(Data to process):
________

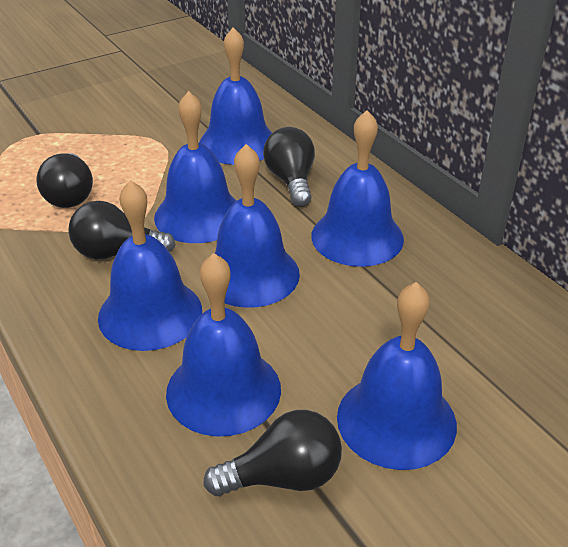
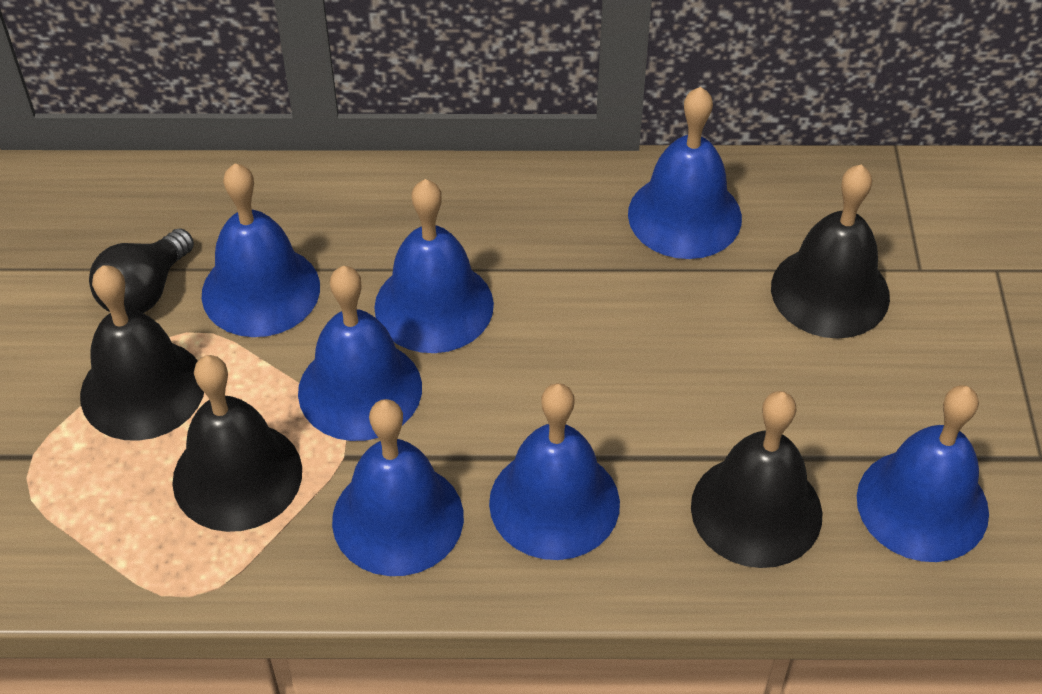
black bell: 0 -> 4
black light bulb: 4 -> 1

________

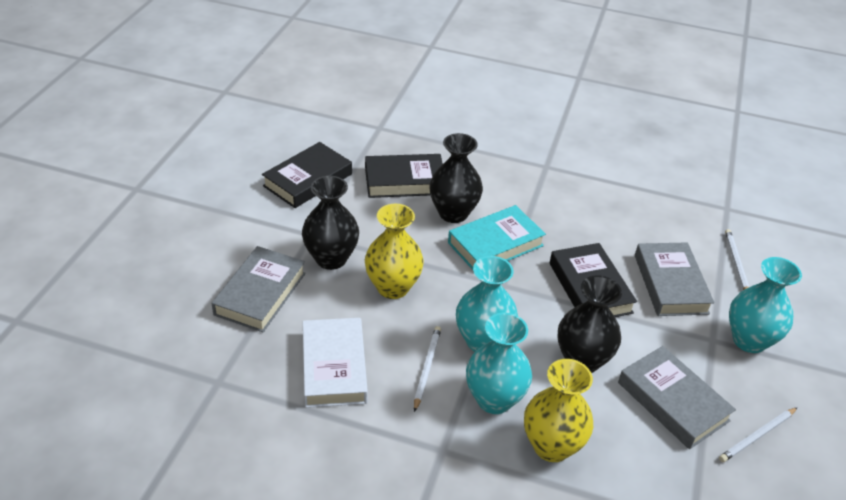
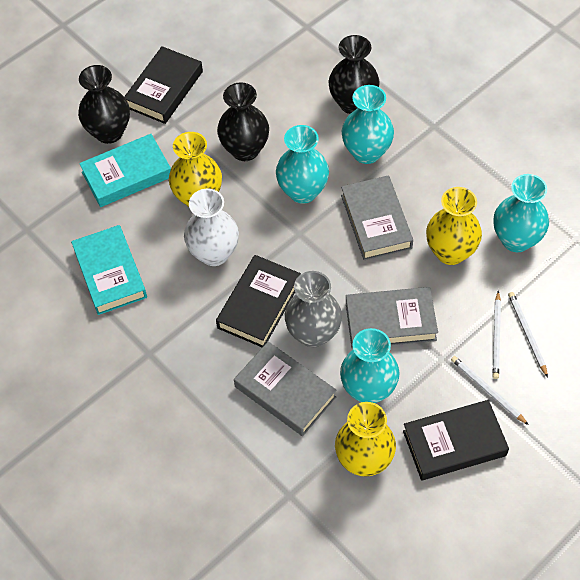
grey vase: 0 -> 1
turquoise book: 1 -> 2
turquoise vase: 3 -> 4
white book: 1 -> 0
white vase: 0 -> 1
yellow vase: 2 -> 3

________

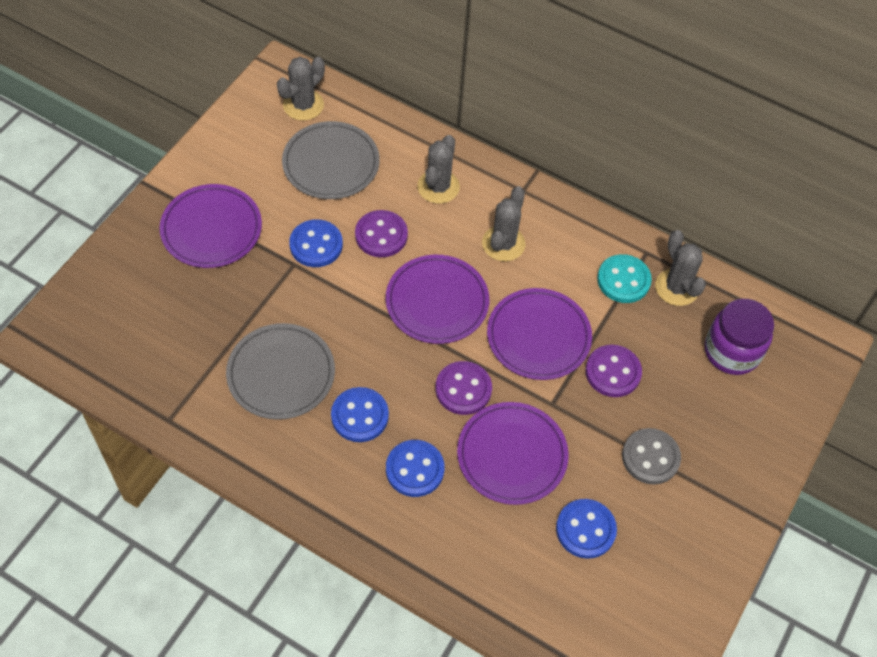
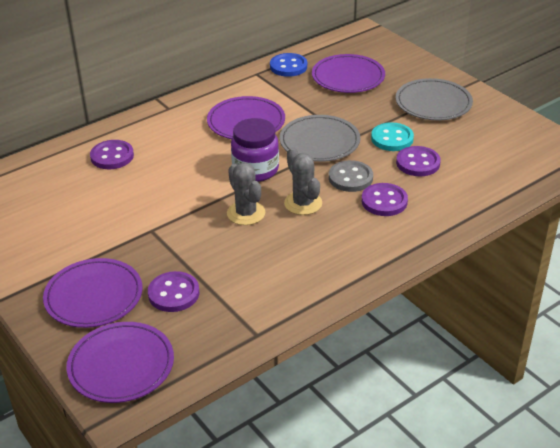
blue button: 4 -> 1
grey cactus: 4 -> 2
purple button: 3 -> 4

________

(Directions):
Each line of the data that has the string "turquoise" should be returned.

(Solution to this exercise):
turquoise book: 1 -> 2
turquoise vase: 3 -> 4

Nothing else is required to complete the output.